• [Your task]: Starting at the top of the records, output every line through the one that contains "(531, 260) = (548, 208): grey", keeping each exactly as it appears.

• [Data for the task]:
━━━━━━
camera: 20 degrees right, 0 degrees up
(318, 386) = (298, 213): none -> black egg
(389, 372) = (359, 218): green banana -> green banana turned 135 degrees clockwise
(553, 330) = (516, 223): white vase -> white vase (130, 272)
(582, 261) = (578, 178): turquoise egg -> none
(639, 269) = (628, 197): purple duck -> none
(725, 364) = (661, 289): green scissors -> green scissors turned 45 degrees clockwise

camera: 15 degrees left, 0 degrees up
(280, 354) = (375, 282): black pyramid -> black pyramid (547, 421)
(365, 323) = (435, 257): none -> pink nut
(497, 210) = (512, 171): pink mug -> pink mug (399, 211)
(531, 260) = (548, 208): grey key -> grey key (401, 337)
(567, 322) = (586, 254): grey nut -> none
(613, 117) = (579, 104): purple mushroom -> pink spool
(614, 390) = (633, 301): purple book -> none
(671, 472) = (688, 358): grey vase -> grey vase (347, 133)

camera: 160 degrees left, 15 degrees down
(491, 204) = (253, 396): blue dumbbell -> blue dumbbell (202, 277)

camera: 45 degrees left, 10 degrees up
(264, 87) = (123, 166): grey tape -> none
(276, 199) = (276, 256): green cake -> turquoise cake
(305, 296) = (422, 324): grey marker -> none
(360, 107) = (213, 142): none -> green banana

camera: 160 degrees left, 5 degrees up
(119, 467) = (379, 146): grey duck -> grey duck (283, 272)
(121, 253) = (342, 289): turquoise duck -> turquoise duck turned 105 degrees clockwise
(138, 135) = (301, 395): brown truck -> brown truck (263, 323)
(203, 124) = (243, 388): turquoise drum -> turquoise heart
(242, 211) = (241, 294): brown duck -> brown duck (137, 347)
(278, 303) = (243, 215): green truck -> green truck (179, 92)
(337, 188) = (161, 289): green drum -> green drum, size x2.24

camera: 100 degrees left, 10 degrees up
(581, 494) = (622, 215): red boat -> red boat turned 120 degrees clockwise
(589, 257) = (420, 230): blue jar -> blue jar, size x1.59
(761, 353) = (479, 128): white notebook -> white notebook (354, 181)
━━━━━━
• [Problem solution]:
camera: 20 degrees right, 0 degrees up
(318, 386) = (298, 213): none -> black egg
(389, 372) = (359, 218): green banana -> green banana turned 135 degrees clockwise
(553, 330) = (516, 223): white vase -> white vase (130, 272)
(582, 261) = (578, 178): turquoise egg -> none
(639, 269) = (628, 197): purple duck -> none
(725, 364) = (661, 289): green scissors -> green scissors turned 45 degrees clockwise

camera: 15 degrees left, 0 degrees up
(280, 354) = (375, 282): black pyramid -> black pyramid (547, 421)
(365, 323) = (435, 257): none -> pink nut
(497, 210) = (512, 171): pink mug -> pink mug (399, 211)
(531, 260) = (548, 208): grey key -> grey key (401, 337)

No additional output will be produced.